- [EXERCISE BRIEF] Every line below between the line holding "D4: schottky (A" and the line holding "U7 pin RST: GND -> +5V", inclusive, should be repeated exactly, and all other lines omitted.

[Edit tracking data]
☆ ☆ ☆
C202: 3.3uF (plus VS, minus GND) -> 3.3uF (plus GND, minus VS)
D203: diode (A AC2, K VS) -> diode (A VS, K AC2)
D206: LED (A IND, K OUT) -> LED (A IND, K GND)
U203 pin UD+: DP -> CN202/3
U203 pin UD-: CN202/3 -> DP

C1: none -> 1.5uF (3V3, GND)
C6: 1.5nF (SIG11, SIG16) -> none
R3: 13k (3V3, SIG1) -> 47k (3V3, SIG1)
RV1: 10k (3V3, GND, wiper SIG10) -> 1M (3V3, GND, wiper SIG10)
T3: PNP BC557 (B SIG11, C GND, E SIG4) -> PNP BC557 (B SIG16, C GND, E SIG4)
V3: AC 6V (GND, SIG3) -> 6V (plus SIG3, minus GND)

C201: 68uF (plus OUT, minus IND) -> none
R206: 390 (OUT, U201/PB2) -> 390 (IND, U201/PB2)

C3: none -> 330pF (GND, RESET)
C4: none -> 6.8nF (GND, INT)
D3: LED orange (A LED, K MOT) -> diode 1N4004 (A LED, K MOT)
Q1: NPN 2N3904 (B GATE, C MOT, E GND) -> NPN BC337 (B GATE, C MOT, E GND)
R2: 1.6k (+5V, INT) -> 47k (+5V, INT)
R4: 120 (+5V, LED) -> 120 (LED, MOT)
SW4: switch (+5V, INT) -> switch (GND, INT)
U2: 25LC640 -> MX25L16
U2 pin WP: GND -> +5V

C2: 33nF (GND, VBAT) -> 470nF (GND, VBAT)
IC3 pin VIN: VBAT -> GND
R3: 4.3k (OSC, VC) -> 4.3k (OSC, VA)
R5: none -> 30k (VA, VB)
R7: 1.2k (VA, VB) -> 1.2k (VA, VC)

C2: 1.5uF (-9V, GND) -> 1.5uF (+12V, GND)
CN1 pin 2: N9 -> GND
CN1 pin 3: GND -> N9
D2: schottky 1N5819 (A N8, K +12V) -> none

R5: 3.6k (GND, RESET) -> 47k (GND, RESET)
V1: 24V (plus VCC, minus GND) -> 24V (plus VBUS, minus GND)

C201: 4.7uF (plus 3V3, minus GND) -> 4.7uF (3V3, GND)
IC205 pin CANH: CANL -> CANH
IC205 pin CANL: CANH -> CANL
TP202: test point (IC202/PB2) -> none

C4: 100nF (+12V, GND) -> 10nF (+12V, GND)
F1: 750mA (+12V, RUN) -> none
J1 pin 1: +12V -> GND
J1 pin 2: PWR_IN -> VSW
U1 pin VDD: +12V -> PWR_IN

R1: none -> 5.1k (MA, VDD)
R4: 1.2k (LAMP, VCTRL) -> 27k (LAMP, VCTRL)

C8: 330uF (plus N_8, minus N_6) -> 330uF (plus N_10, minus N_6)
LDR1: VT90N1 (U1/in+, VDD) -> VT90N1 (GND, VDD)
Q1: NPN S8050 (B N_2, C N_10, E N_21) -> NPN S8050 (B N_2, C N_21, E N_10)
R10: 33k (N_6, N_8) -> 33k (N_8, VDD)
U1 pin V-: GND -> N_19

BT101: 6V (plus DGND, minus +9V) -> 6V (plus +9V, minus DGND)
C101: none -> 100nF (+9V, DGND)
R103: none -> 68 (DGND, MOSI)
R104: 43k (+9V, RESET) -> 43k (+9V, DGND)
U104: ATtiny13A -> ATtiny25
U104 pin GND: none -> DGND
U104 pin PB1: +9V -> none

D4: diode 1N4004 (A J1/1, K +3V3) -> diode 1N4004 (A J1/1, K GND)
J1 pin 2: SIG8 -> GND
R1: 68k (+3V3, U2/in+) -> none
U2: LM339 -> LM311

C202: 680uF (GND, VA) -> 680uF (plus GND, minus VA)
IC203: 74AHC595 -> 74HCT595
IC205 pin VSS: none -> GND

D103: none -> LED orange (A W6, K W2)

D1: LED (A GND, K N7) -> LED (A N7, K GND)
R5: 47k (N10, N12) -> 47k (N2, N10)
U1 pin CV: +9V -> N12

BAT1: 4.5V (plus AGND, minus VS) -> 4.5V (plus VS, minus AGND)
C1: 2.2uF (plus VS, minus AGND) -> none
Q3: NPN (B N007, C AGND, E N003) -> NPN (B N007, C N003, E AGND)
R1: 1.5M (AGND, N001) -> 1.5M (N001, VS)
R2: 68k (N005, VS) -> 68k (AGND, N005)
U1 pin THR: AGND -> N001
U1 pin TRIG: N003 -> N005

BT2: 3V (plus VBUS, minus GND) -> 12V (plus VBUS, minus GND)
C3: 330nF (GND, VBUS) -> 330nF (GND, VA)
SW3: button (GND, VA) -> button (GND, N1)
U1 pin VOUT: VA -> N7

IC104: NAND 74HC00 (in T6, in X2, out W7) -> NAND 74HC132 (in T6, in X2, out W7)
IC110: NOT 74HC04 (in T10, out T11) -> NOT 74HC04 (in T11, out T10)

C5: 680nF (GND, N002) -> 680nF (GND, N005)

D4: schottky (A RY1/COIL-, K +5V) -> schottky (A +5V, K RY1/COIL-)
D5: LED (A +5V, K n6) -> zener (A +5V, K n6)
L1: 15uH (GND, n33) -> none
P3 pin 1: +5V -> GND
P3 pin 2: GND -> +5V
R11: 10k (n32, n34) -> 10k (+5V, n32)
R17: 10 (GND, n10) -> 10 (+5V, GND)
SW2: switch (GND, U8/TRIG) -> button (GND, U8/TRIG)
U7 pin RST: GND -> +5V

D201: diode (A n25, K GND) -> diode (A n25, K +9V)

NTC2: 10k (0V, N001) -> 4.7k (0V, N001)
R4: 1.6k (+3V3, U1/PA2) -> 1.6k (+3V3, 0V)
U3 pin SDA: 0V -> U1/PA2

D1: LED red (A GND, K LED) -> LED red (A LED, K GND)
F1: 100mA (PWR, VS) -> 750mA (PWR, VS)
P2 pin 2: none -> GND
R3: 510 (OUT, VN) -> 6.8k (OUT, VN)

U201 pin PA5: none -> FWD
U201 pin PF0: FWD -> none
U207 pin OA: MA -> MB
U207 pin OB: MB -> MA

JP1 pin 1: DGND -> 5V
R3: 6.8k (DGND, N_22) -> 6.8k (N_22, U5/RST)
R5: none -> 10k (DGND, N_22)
☆ ☆ ☆
- [SOLUTION FOR THIS PROBLEM]
D4: schottky (A RY1/COIL-, K +5V) -> schottky (A +5V, K RY1/COIL-)
D5: LED (A +5V, K n6) -> zener (A +5V, K n6)
L1: 15uH (GND, n33) -> none
P3 pin 1: +5V -> GND
P3 pin 2: GND -> +5V
R11: 10k (n32, n34) -> 10k (+5V, n32)
R17: 10 (GND, n10) -> 10 (+5V, GND)
SW2: switch (GND, U8/TRIG) -> button (GND, U8/TRIG)
U7 pin RST: GND -> +5V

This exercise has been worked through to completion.